▸ **Supplied records**
*-*-*
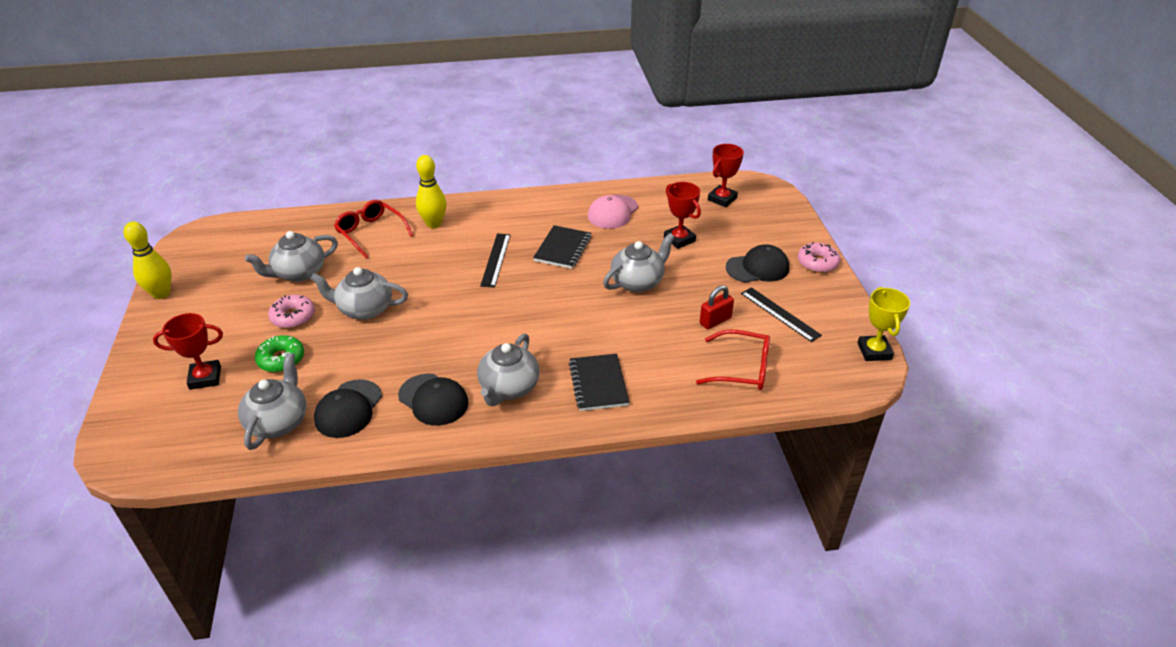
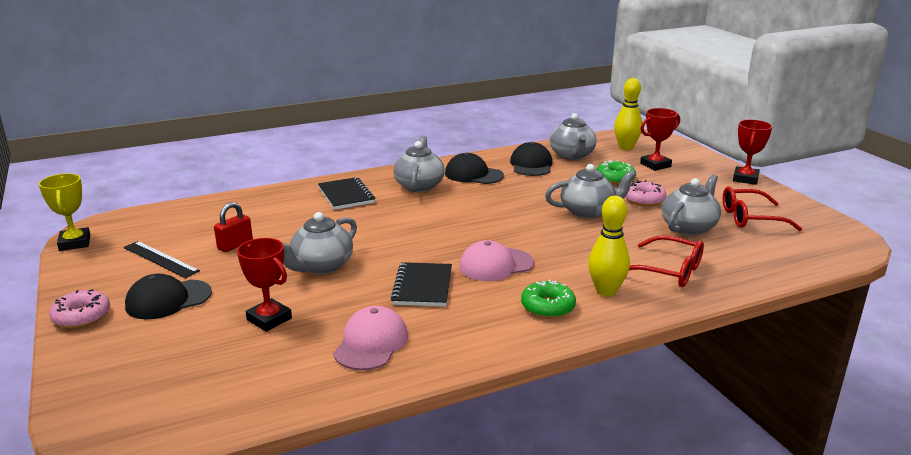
camera: 165 degrees right, 15 degrees down
(161, 294) = (784, 199): yellow bowling pin -> yellow bowling pin (626, 147)
(484, 219) = (547, 307): none -> green donut
(496, 259) = (496, 265): black ruler -> pink cap
(722, 199) = (190, 394): red trophy -> red trophy (745, 179)
(741, 368) = (216, 217): red glasses -> red glasses (750, 218)

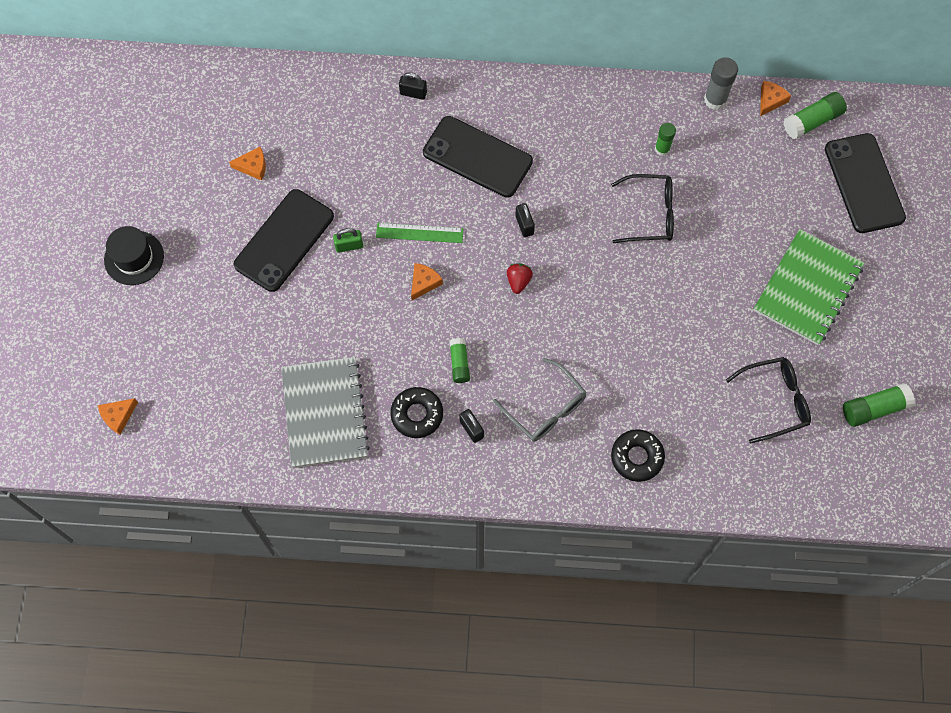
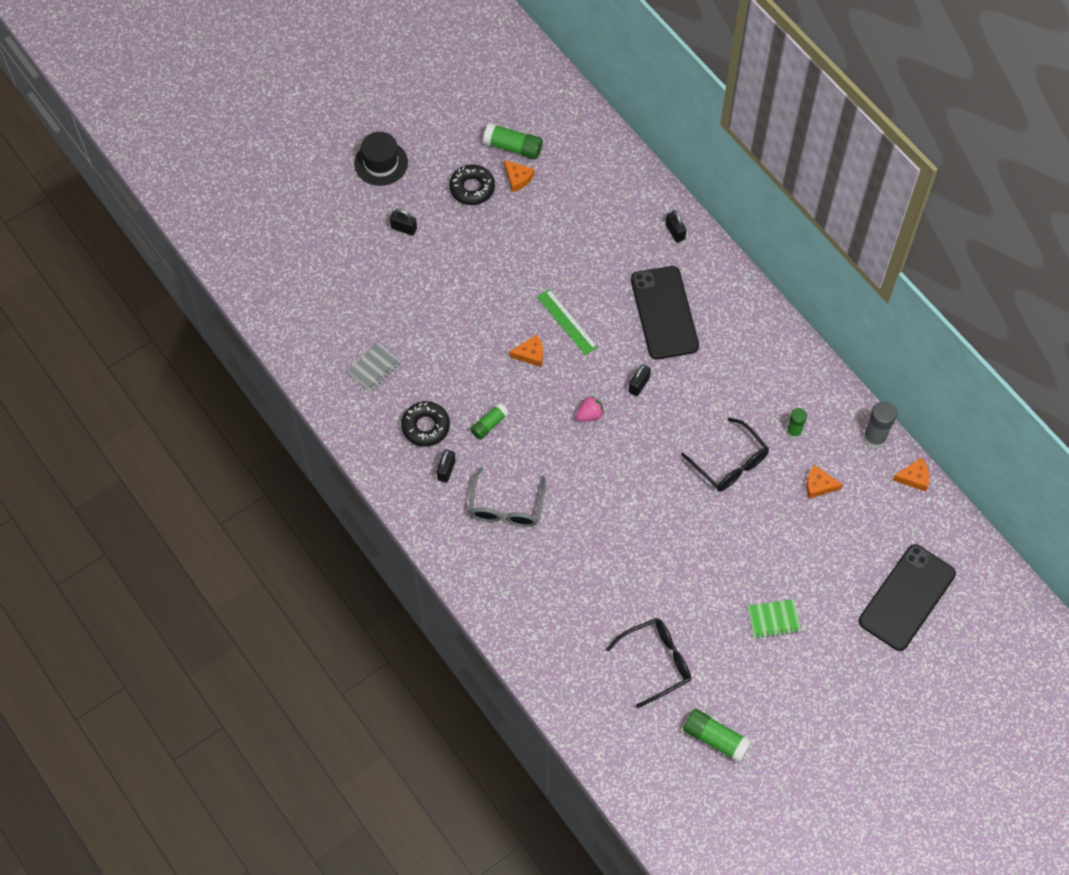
camera: 50 degrees right, 5 degrees down
(118, 416) = (260, 246): orange cheese -> orange cheese (819, 485)
(214, 288) = (404, 228): none -> black padlock
(284, 240) = (479, 242): black phone -> none
(324, 413) = (374, 368): grey notebook -> grey notebook, size x0.46
(349, 246) = (514, 285): green padlock -> none
(518, 281) = (590, 415): red strawberry -> pink strawberry
(637, 457) = (523, 597): black donut -> black donut (472, 188)
(775, 401) = (656, 662): black glasses -> black glasses turned 60 degrees counterclockwise
(807, 288) = (773, 619): green notebook -> green notebook, size x0.46
(812, 121) = (925, 521): green glue stick -> green glue stick (513, 147)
*-*-*
The line with "(518, 281) = (590, 415): red", the last line of the data above, and every line between them should be duplicated exactly, with nothing else.

(518, 281) = (590, 415): red strawberry -> pink strawberry
(637, 457) = (523, 597): black donut -> black donut (472, 188)
(775, 401) = (656, 662): black glasses -> black glasses turned 60 degrees counterclockwise
(807, 288) = (773, 619): green notebook -> green notebook, size x0.46
(812, 121) = (925, 521): green glue stick -> green glue stick (513, 147)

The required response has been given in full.